## Exercise directions
Each line of the data below containing "size" needs to be listed.

## Records for the task
--------------------------------

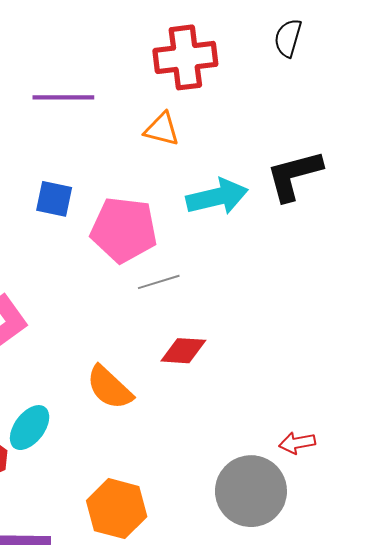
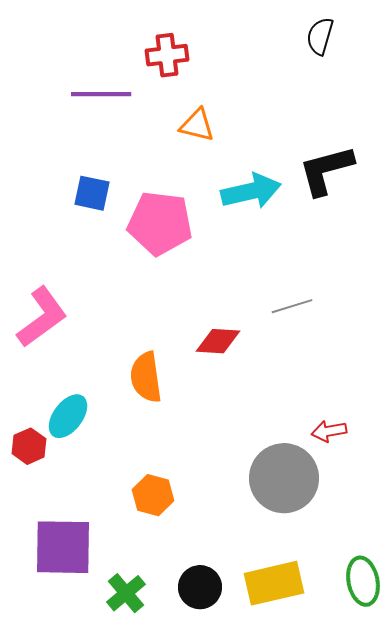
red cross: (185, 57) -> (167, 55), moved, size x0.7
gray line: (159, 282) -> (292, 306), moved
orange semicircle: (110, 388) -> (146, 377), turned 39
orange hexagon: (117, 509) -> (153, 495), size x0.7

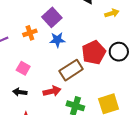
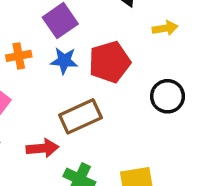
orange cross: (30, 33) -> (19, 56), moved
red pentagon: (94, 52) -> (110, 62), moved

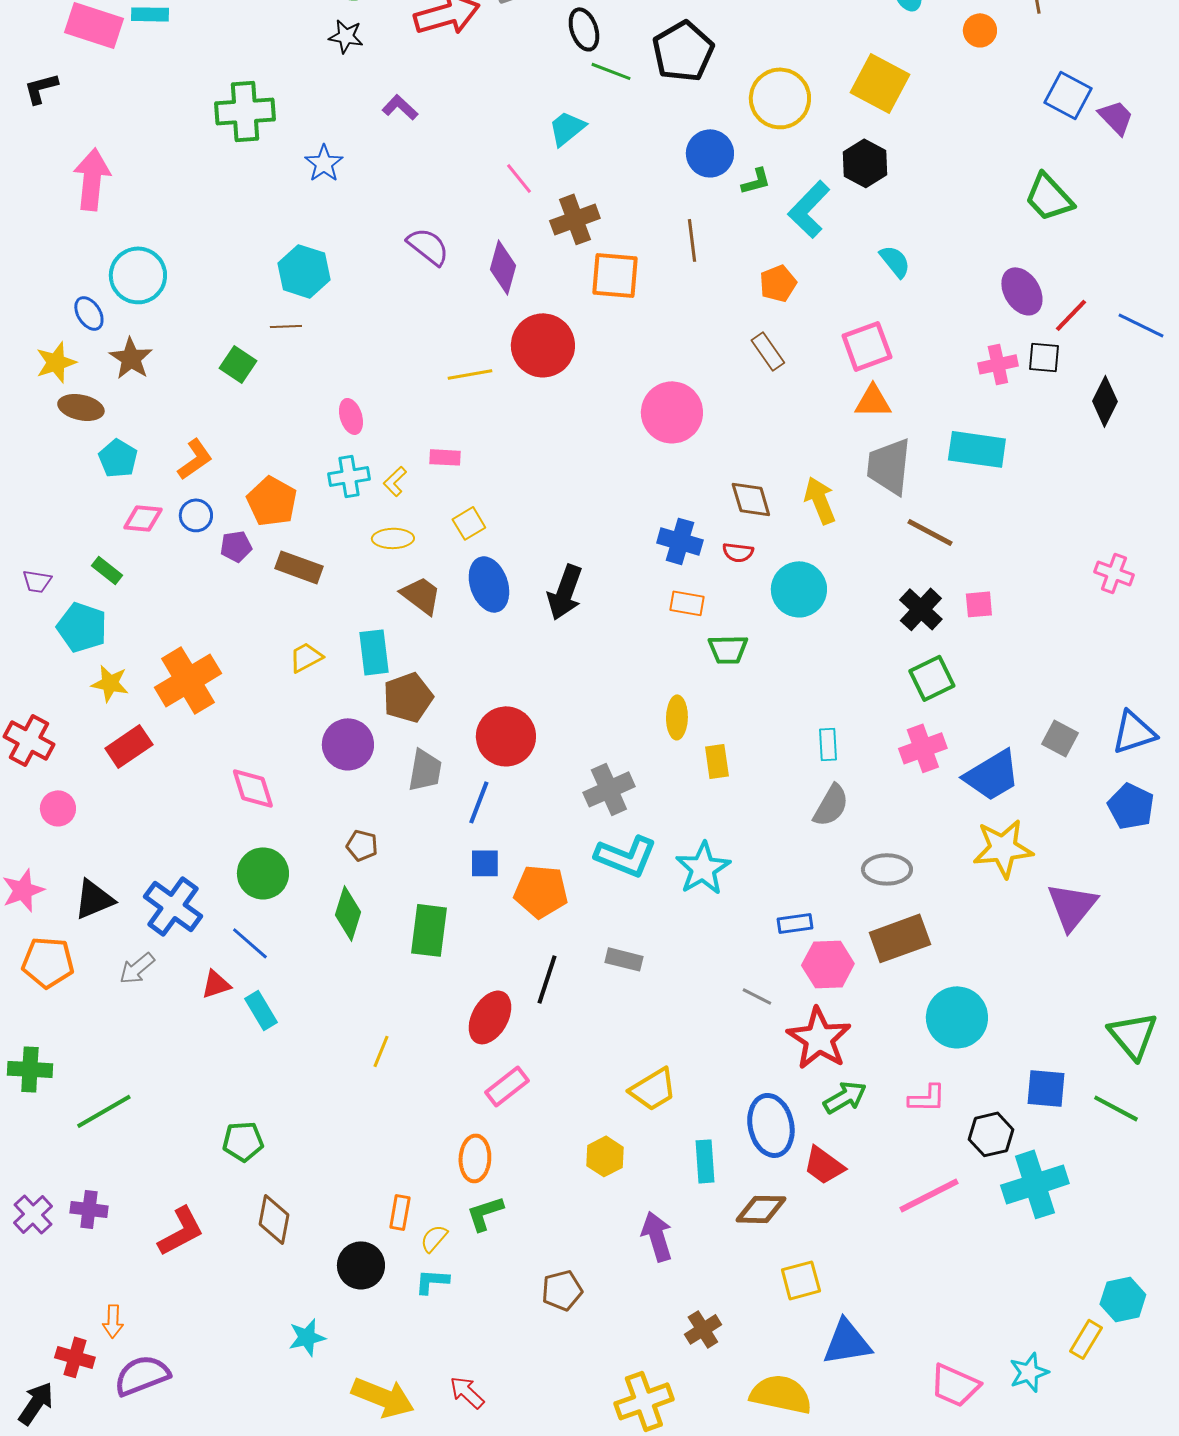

--------------------------------

## Solution
red cross: (185, 57) -> (167, 55), moved, size x0.7
orange hexagon: (117, 509) -> (153, 495), size x0.7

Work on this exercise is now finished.